**Supplied records:**
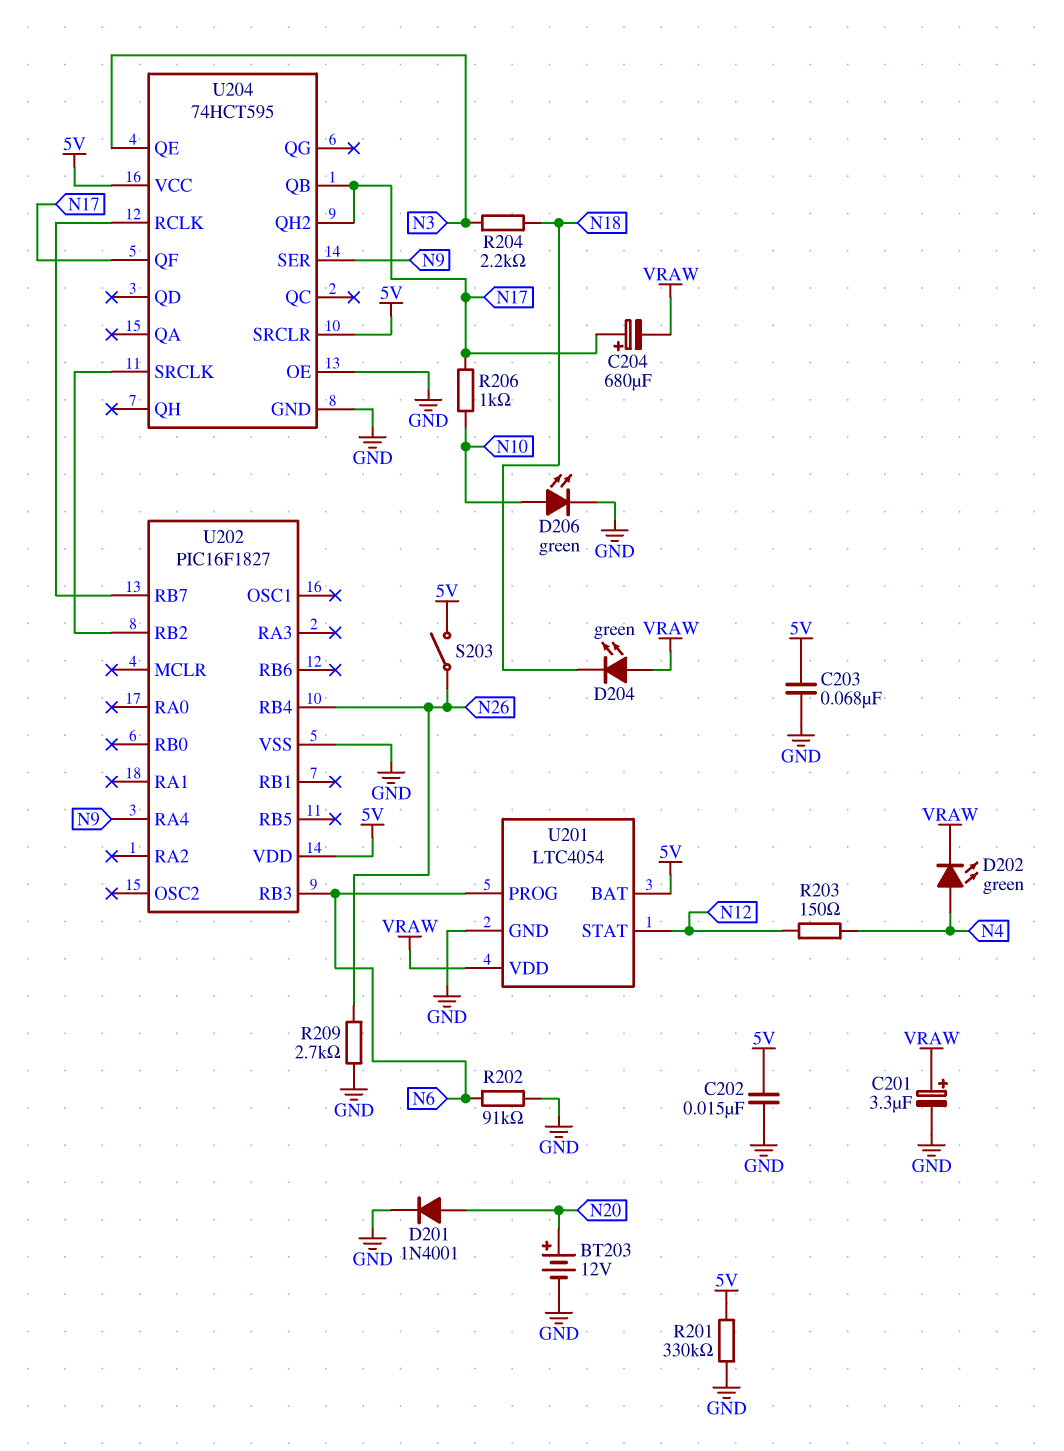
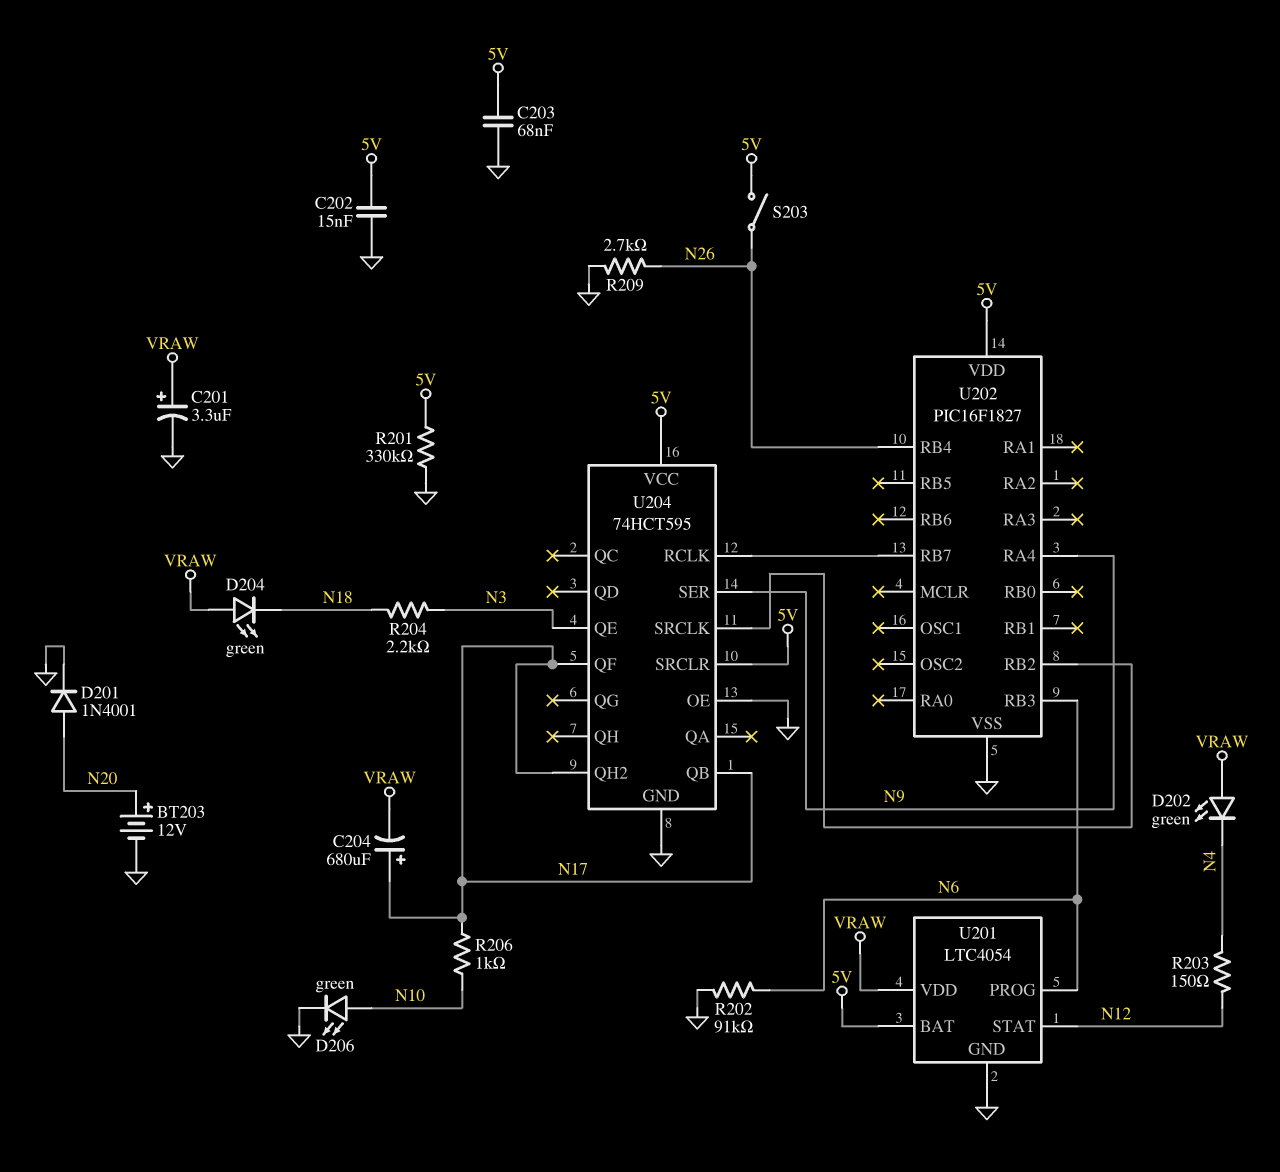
D202: LED green (A N4, K VRAW) -> LED green (A VRAW, K N4)

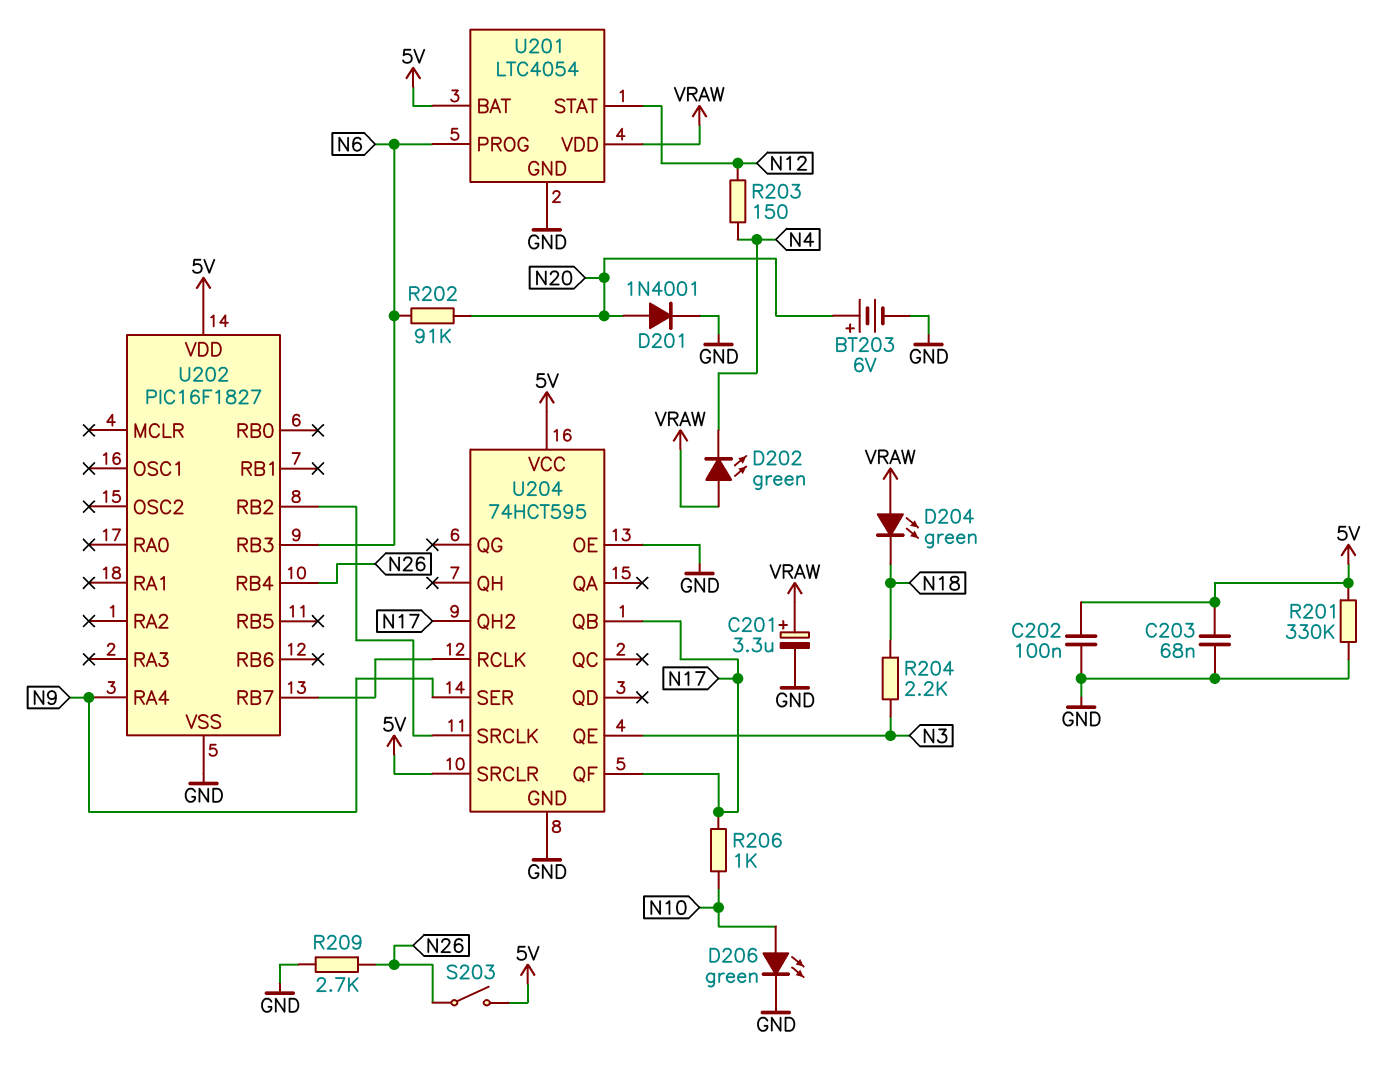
BT203: 12V (plus N20, minus GND) -> 6V (plus N20, minus GND)
C202: 15nF (5V, GND) -> 100nF (5V, GND)
C204: 680uF (plus N17, minus VRAW) -> none
R202: 91k (GND, N6) -> 91k (N6, N20)

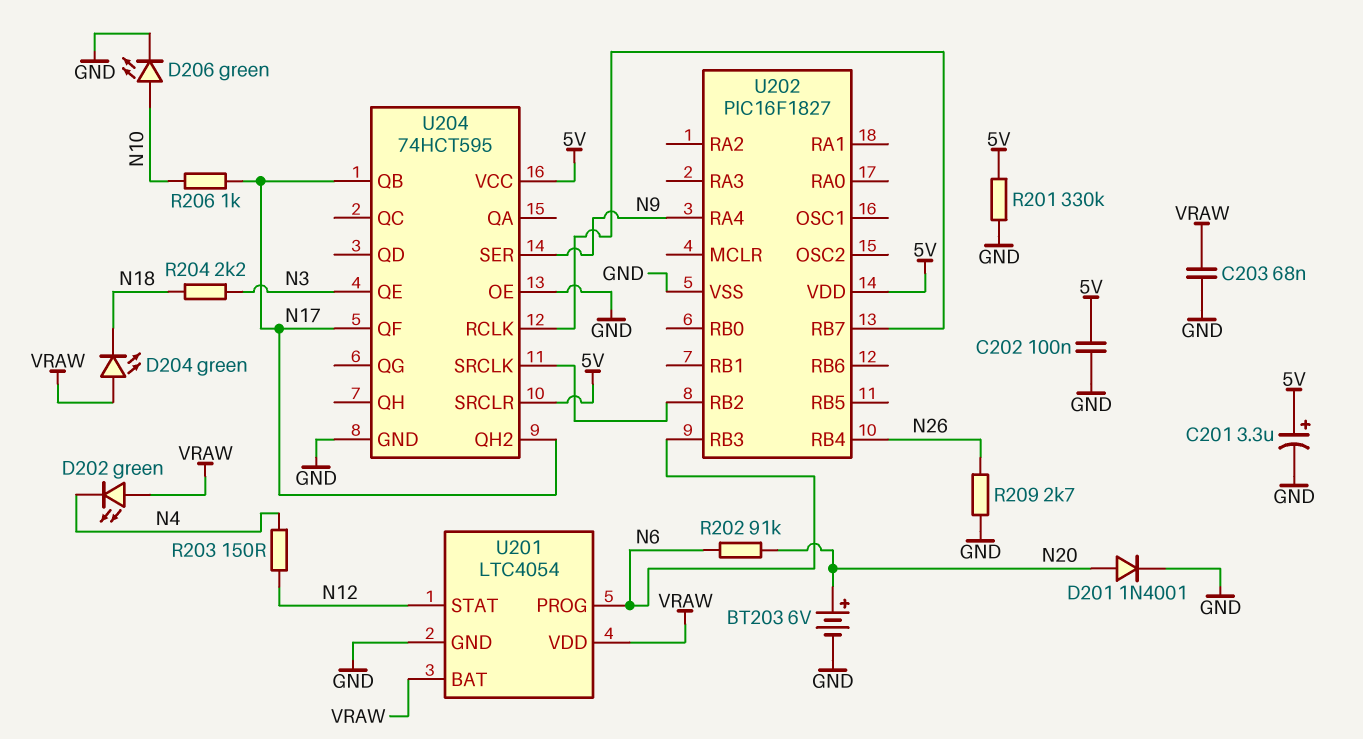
C201: 3.3uF (plus VRAW, minus GND) -> 3.3uF (plus 5V, minus GND)
C203: 68nF (5V, GND) -> 68nF (GND, VRAW)
S203: switch (5V, N26) -> none
U201 pin BAT: 5V -> VRAW

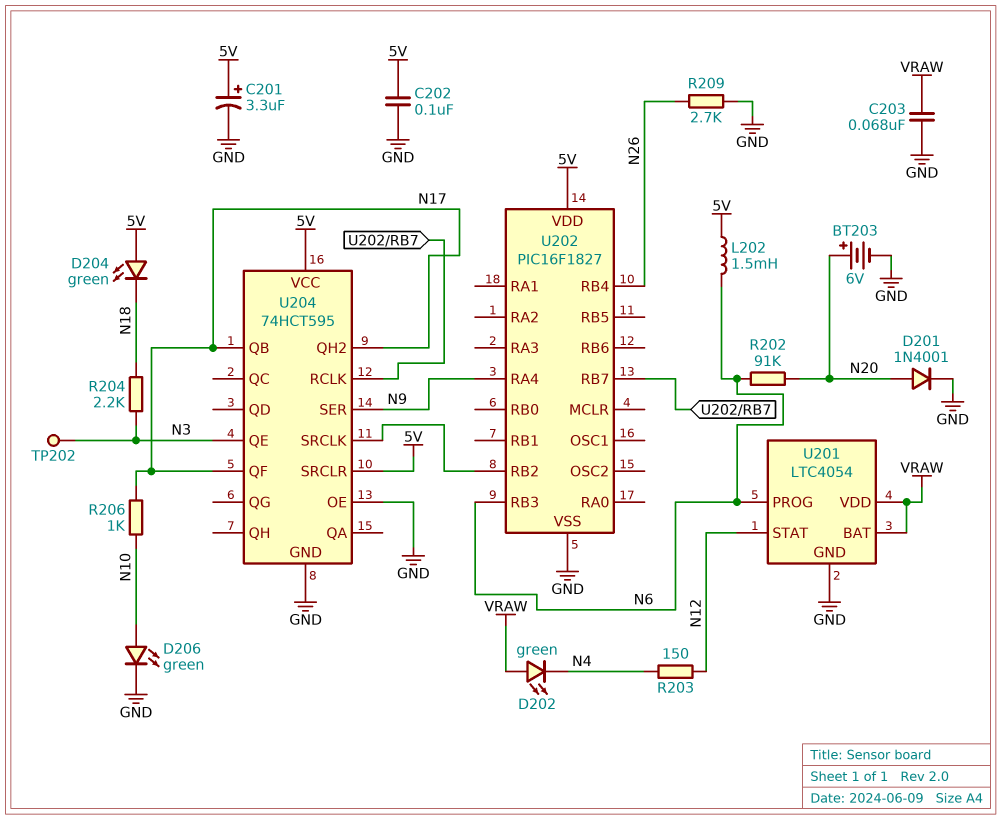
D204: LED green (A VRAW, K N18) -> LED green (A 5V, K N18)
L202: none -> 1.5mH (5V, N6)
R201: 330k (5V, GND) -> none
TP202: none -> test point (N3)

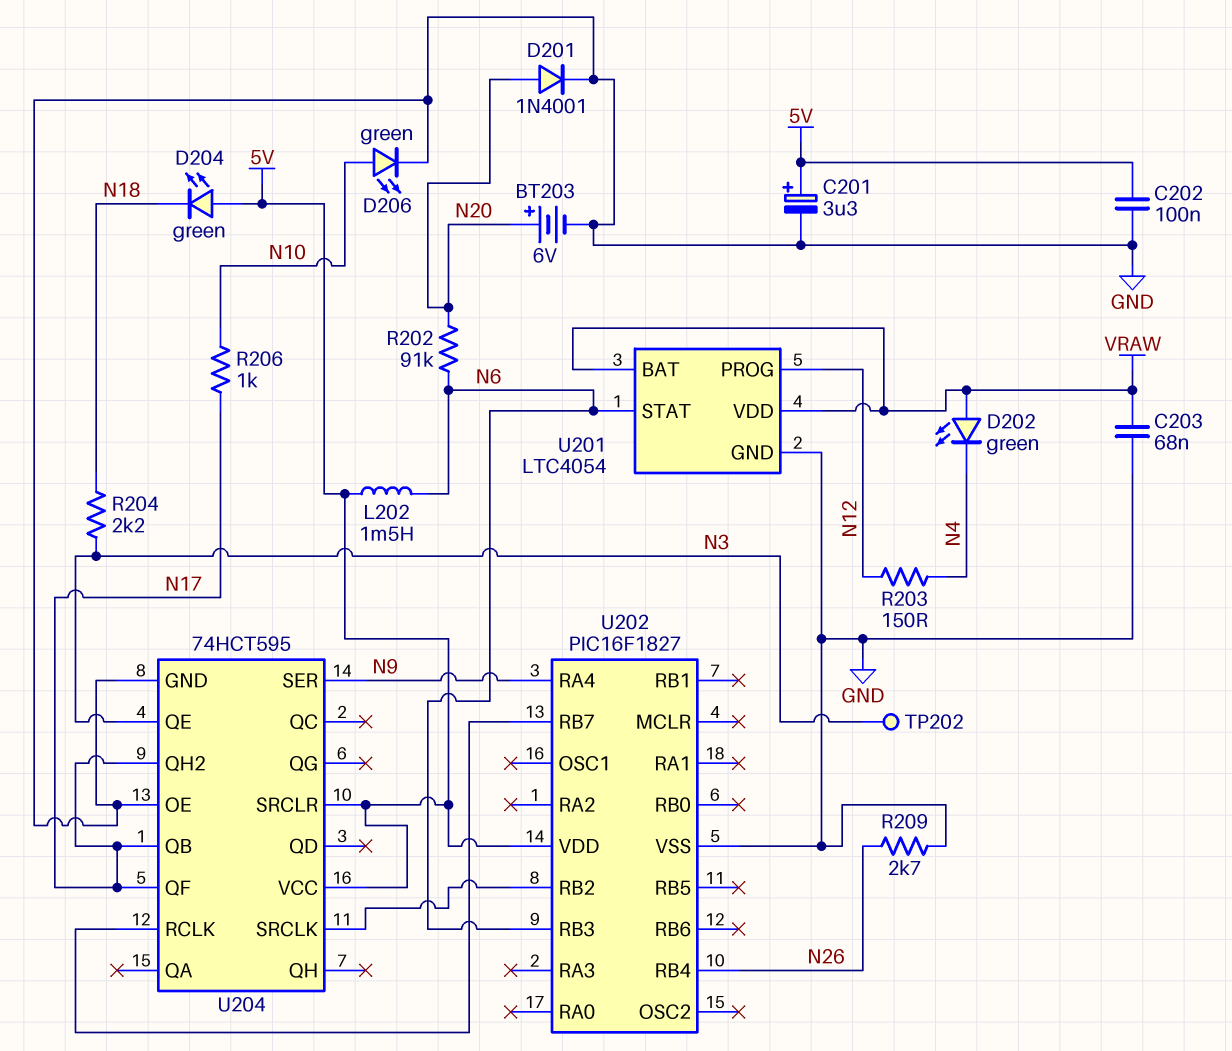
U201 pin PROG: N6 -> N12
U201 pin STAT: N12 -> N6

**Work required:** An exact copy of the lines above, from the first through the line that holds "S203: switch (5V, N26) -> none", is what is needed; leave the pictures out.

**Solution to this task:**
D202: LED green (A N4, K VRAW) -> LED green (A VRAW, K N4)

BT203: 12V (plus N20, minus GND) -> 6V (plus N20, minus GND)
C202: 15nF (5V, GND) -> 100nF (5V, GND)
C204: 680uF (plus N17, minus VRAW) -> none
R202: 91k (GND, N6) -> 91k (N6, N20)

C201: 3.3uF (plus VRAW, minus GND) -> 3.3uF (plus 5V, minus GND)
C203: 68nF (5V, GND) -> 68nF (GND, VRAW)
S203: switch (5V, N26) -> none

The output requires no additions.